### Task statement
With the images removed, repeat the data below exactly.

### Data items
************

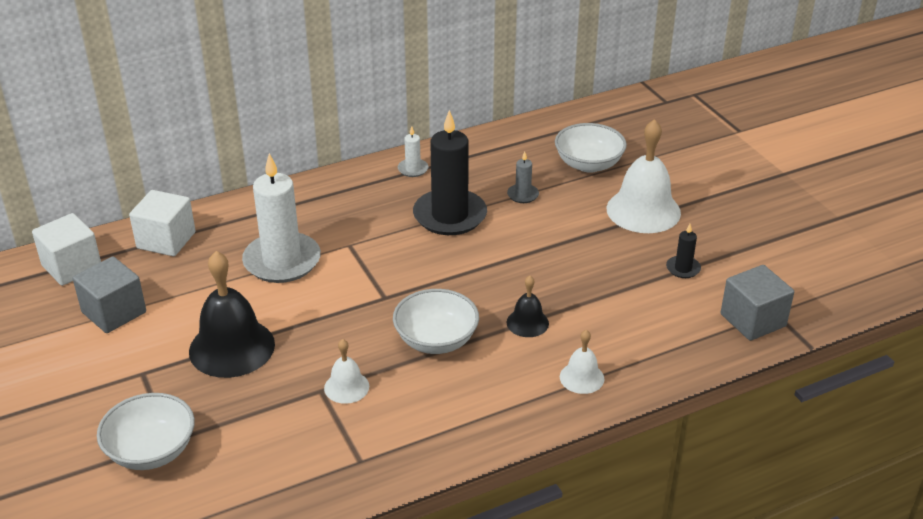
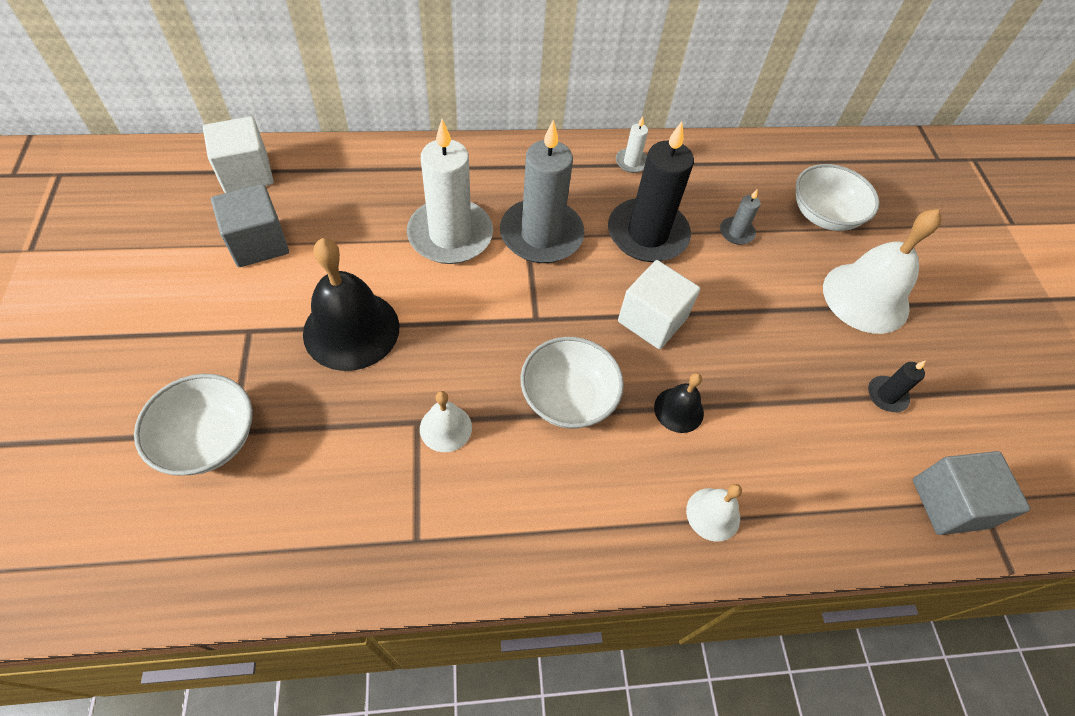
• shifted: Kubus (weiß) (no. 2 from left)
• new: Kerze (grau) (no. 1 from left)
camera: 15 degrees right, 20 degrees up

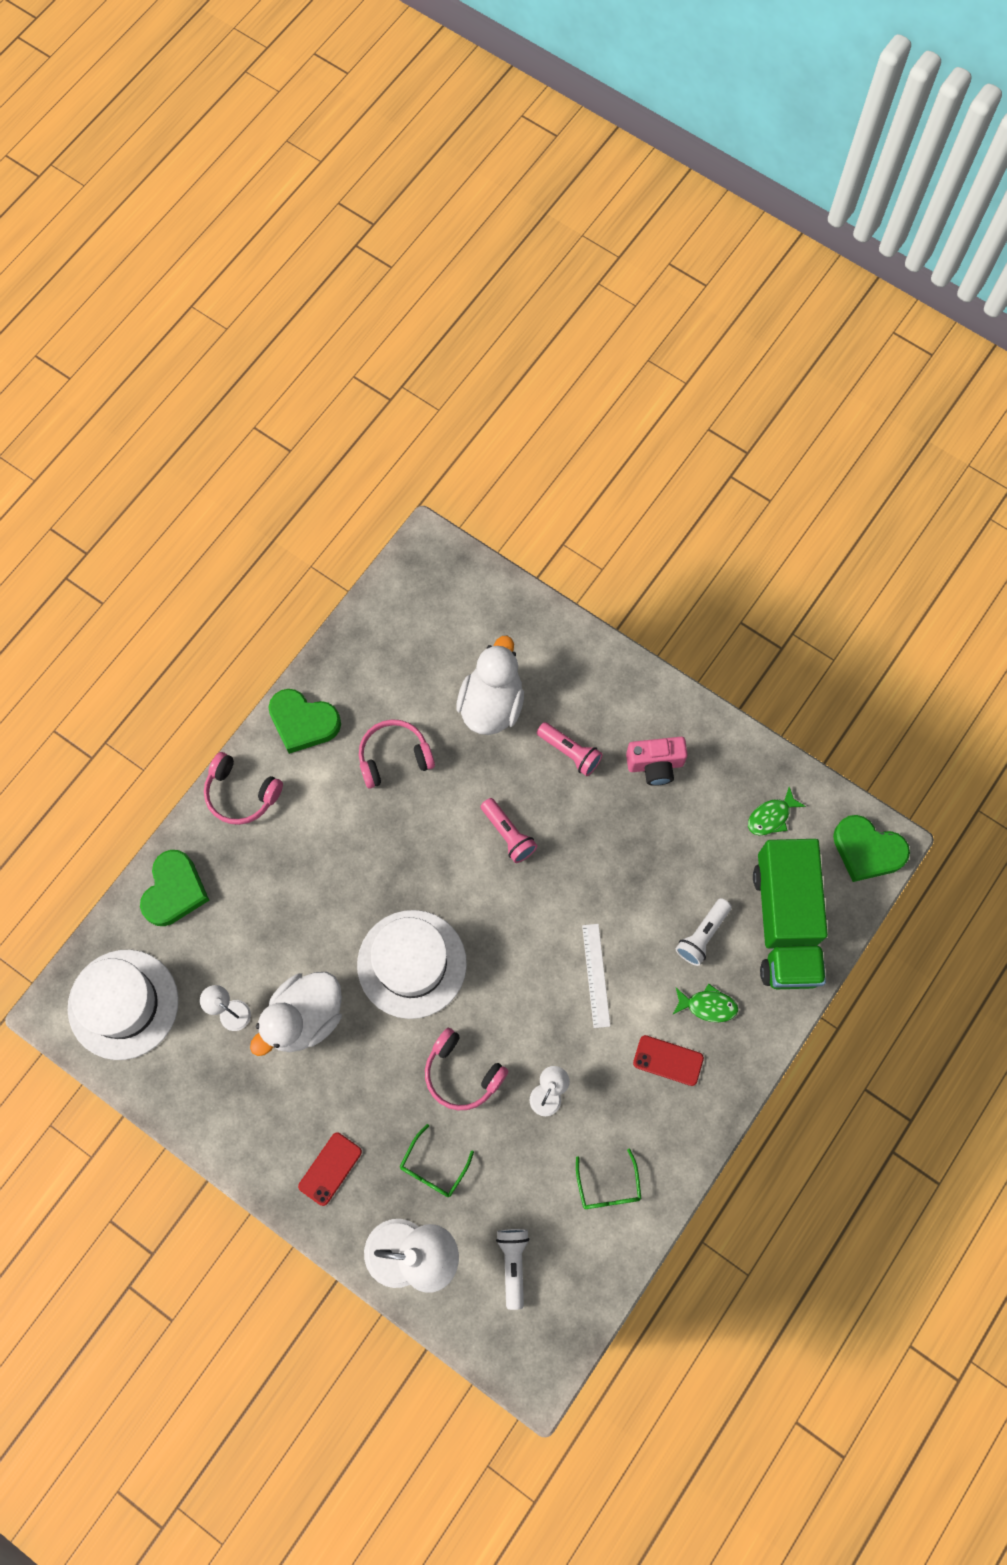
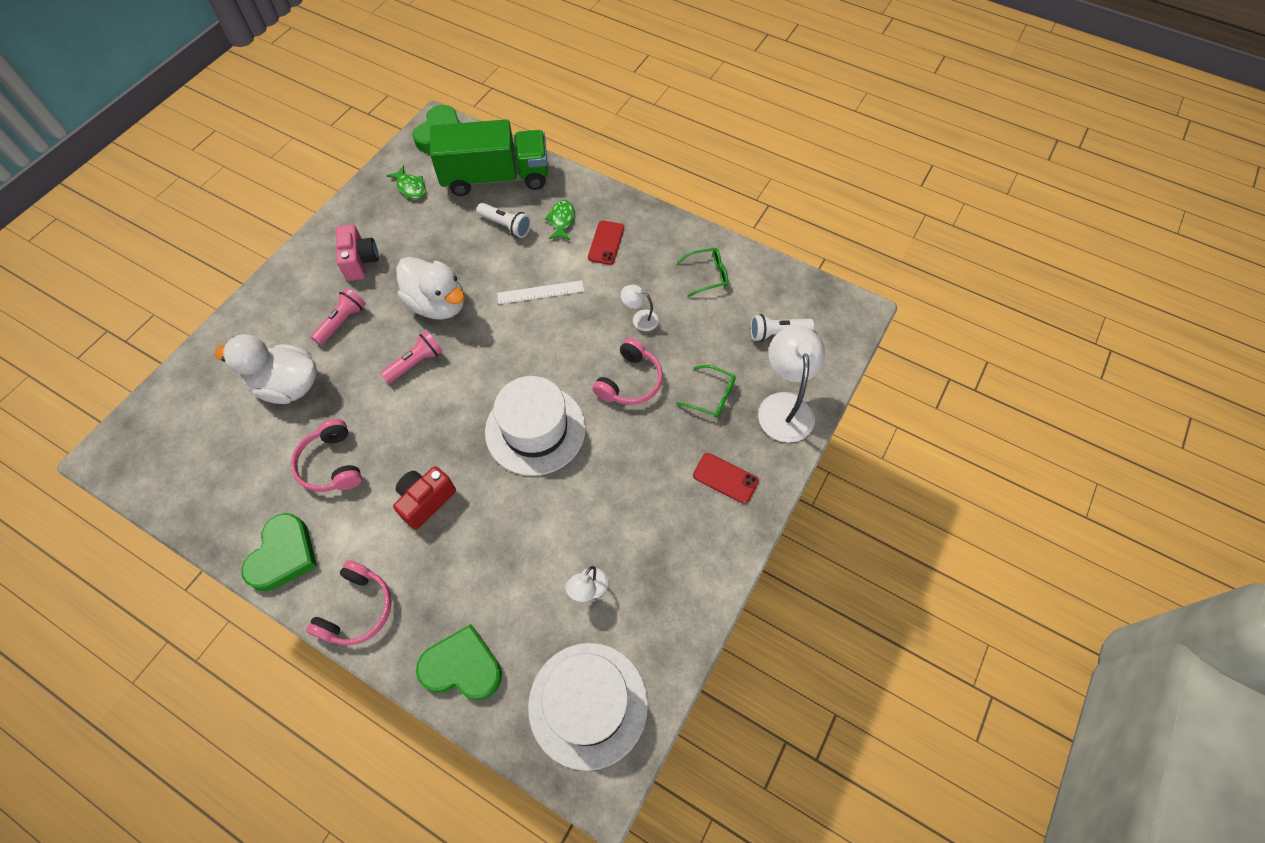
• shifted: Ente (weiß) (no. 1 from left in the first image) to Ente (weiß) (no. 2 from left)
• new: Kamera (rot)
camera: 95 degrees left, 10 degrees down

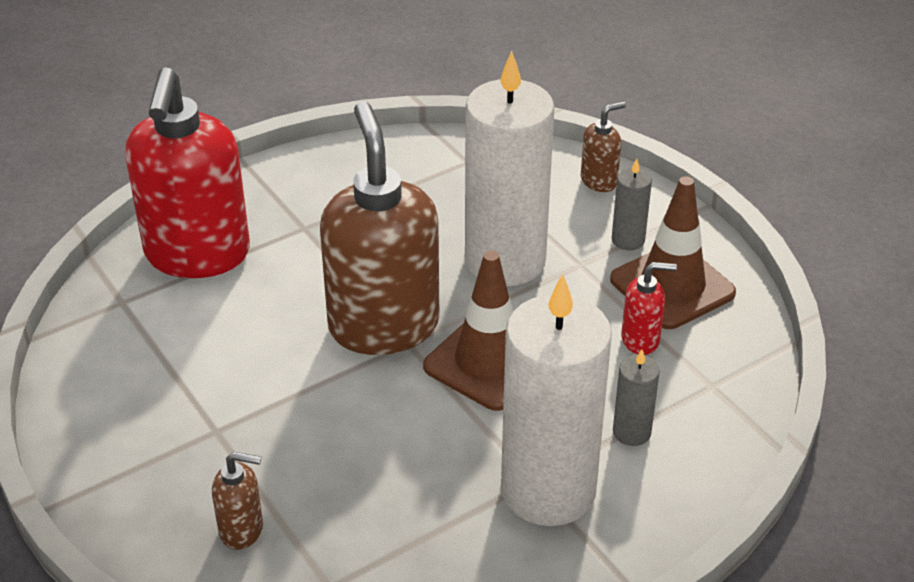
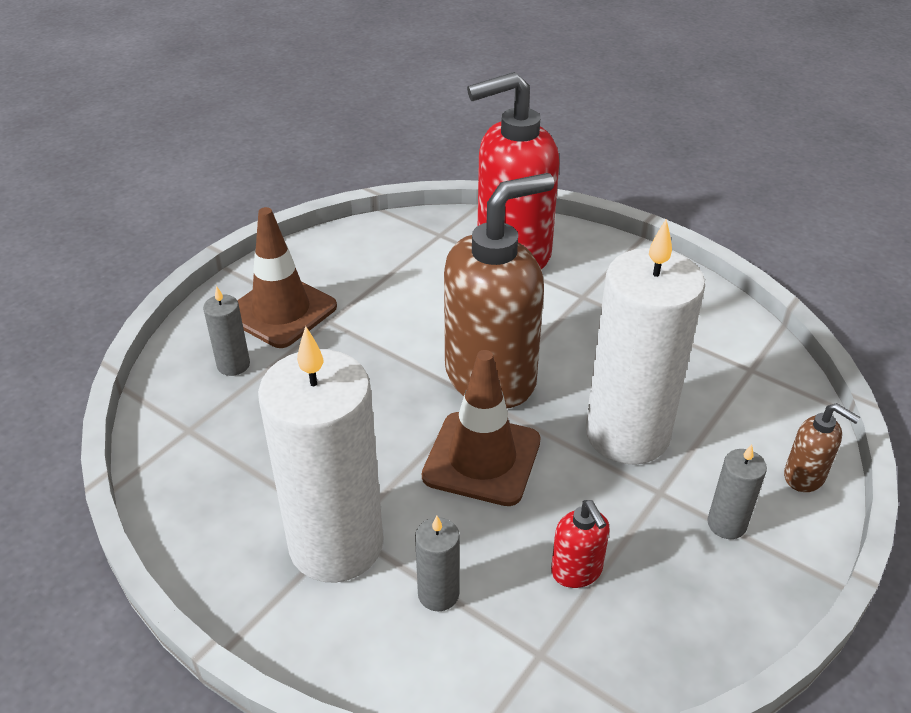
• shifted: Leitkegel (braun) (no. 2 from left in the first image) to Leitkegel (braun) (no. 1 from left)
• swapped: Seifenspender (braun) (no. 1 from left) to Kerze (grau) (no. 1 from left)
camera: 70 degrees right, 0 degrees up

************

### Exercise answer
• shifted: Kubus (weiß) (no. 2 from left)
• new: Kerze (grau) (no. 1 from left)
camera: 15 degrees right, 20 degrees up

• shifted: Ente (weiß) (no. 1 from left in the first image) to Ente (weiß) (no. 2 from left)
• new: Kamera (rot)
camera: 95 degrees left, 10 degrees down

• shifted: Leitkegel (braun) (no. 2 from left in the first image) to Leitkegel (braun) (no. 1 from left)
• swapped: Seifenspender (braun) (no. 1 from left) to Kerze (grau) (no. 1 from left)
camera: 70 degrees right, 0 degrees up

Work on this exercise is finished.